• **About this exercise**: Only the lines from the one containing "purple_zadarak (336,169) =>" through the end of the data below are to be repeated, exactly as given, without pictures.

────────

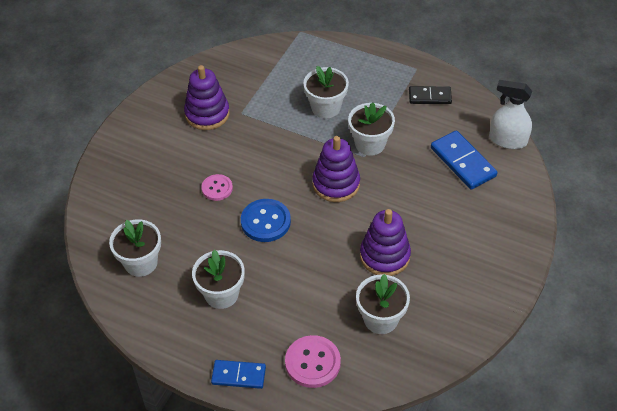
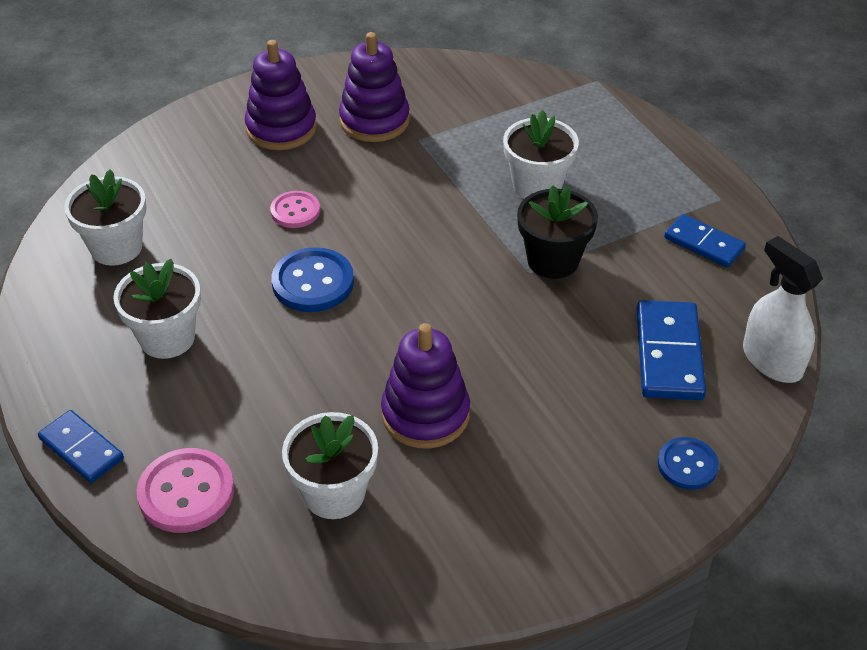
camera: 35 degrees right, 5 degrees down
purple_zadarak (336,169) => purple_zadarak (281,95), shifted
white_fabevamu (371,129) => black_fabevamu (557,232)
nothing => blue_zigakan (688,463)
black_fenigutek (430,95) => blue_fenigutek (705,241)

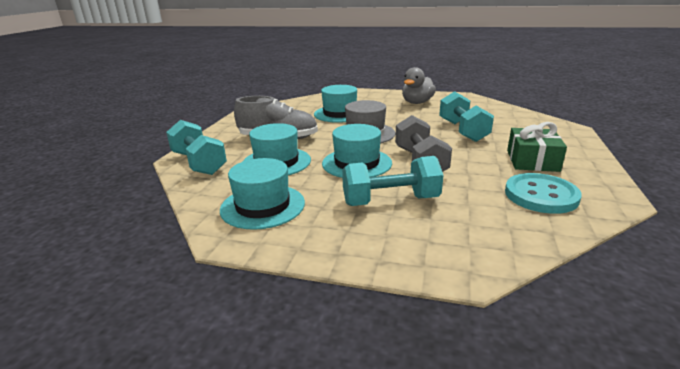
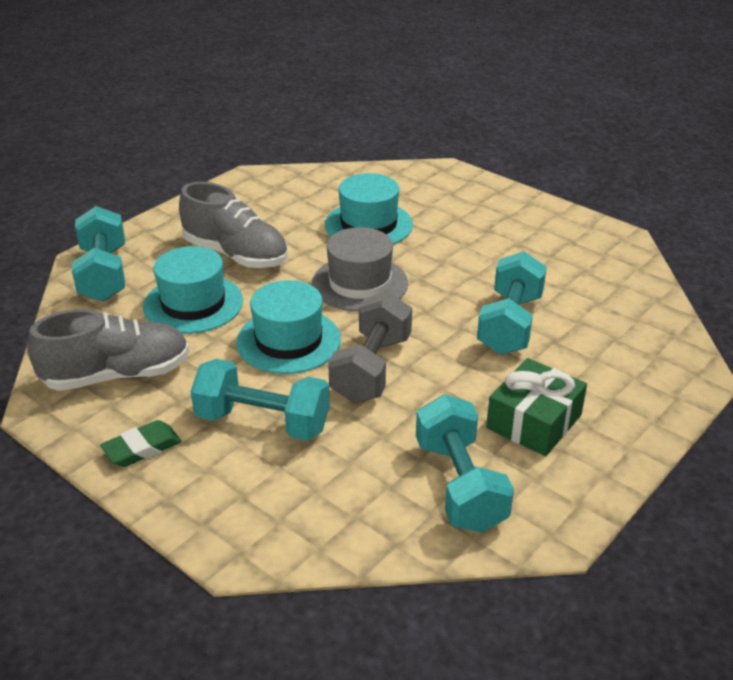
camera: 25 degrees right, 10 degrees up
turquoise_levize (262,194) => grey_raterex (108,350)
nothing => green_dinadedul (141,443)
turquoise_zigakan (543,193) => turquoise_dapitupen (465,463)
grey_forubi (419,85) => nothing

────────

• **Task solution**:
purple_zadarak (336,169) => purple_zadarak (281,95), shifted
white_fabevamu (371,129) => black_fabevamu (557,232)
nothing => blue_zigakan (688,463)
black_fenigutek (430,95) => blue_fenigutek (705,241)

camera: 25 degrees right, 10 degrees up
turquoise_levize (262,194) => grey_raterex (108,350)
nothing => green_dinadedul (141,443)
turquoise_zigakan (543,193) => turquoise_dapitupen (465,463)
grey_forubi (419,85) => nothing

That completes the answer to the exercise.